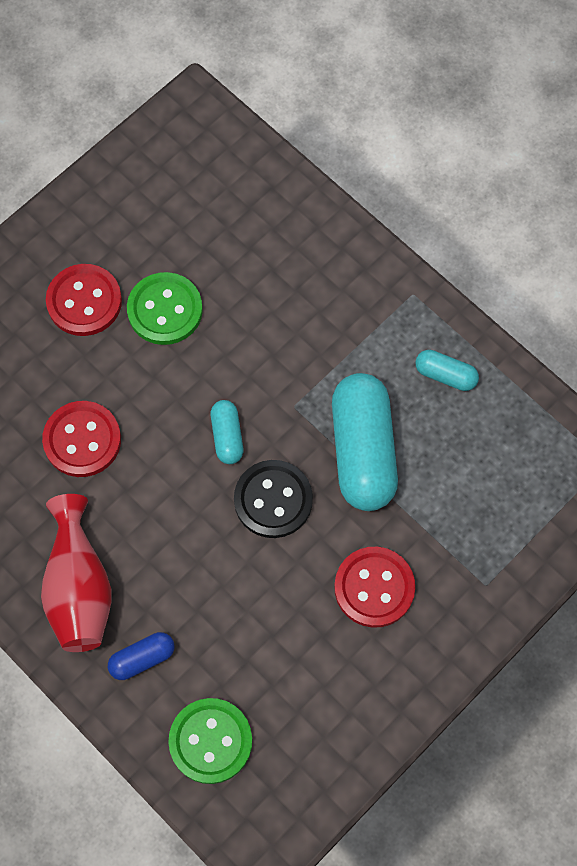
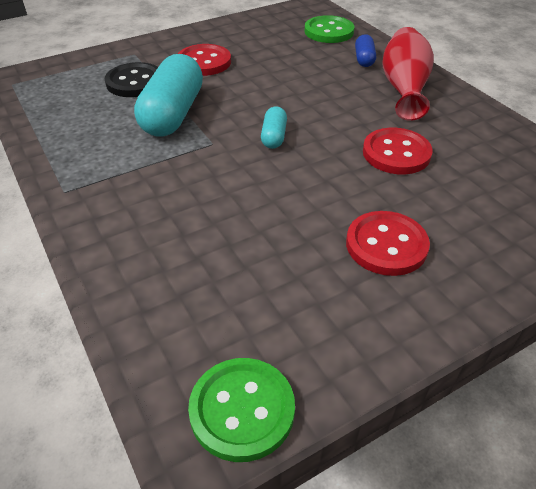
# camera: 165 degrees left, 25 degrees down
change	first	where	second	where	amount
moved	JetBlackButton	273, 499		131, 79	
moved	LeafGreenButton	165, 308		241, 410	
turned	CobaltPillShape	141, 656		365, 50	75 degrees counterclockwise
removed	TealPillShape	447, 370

---

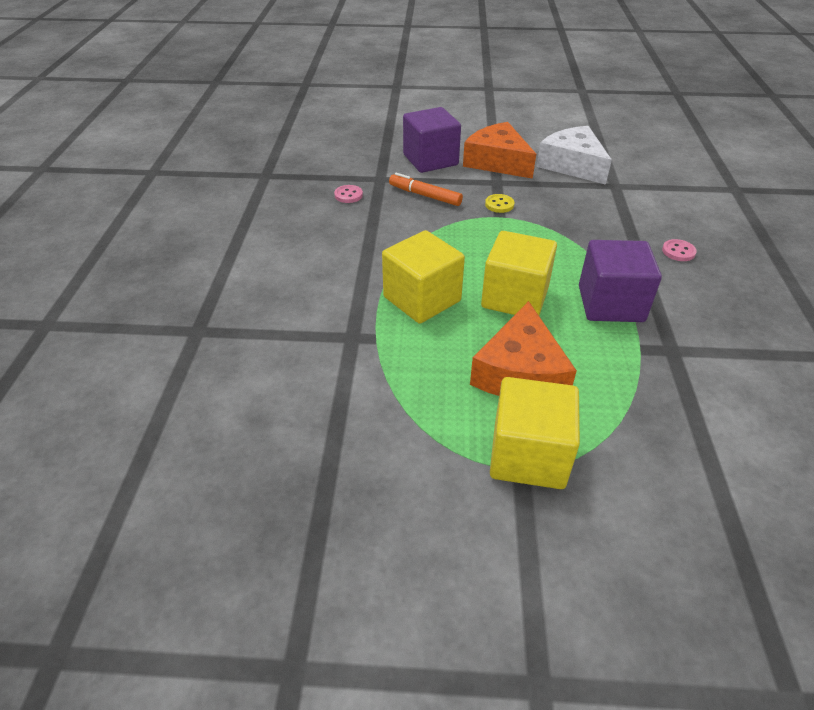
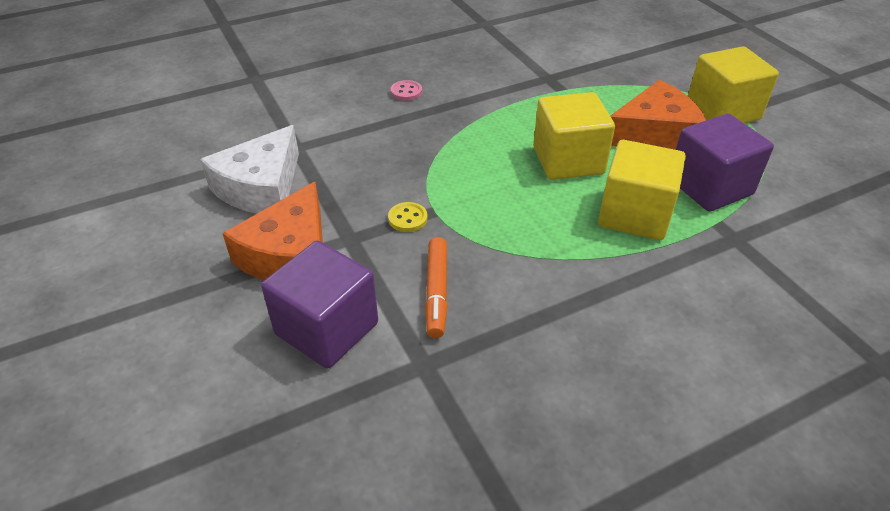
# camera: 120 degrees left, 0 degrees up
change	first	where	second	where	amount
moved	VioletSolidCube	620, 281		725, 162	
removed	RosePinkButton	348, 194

--

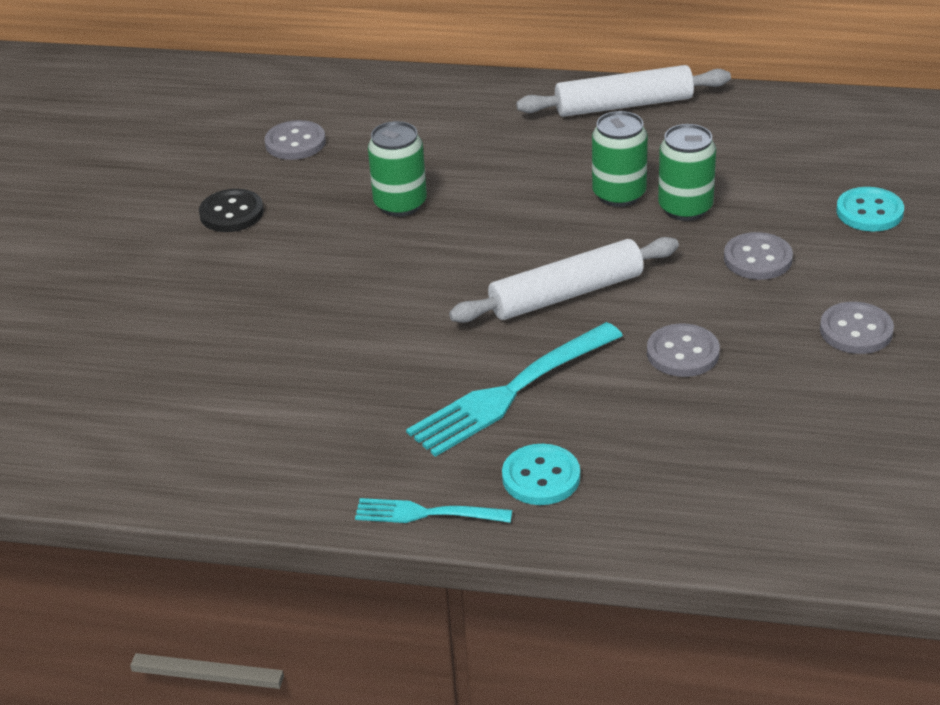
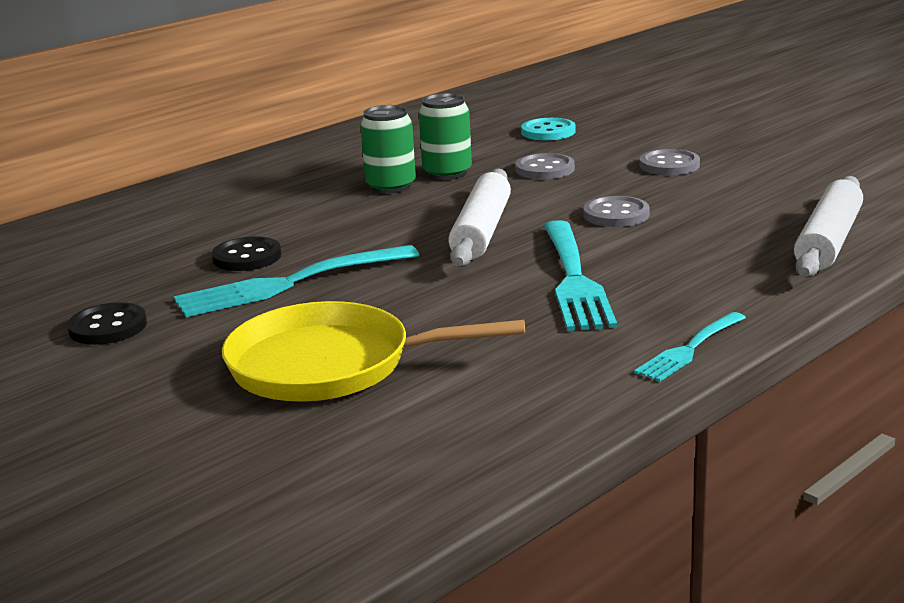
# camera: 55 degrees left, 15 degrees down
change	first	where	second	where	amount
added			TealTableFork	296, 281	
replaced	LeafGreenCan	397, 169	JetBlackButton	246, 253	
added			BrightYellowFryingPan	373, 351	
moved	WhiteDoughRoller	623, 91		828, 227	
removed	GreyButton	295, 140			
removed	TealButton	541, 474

[What to work on]
I need each line of the entries that holds the string "degrees" located and copied.

[Answer below]
# camera: 165 degrees left, 25 degrees down
turned	CobaltPillShape	141, 656		365, 50	75 degrees counterclockwise
# camera: 120 degrees left, 0 degrees up
# camera: 55 degrees left, 15 degrees down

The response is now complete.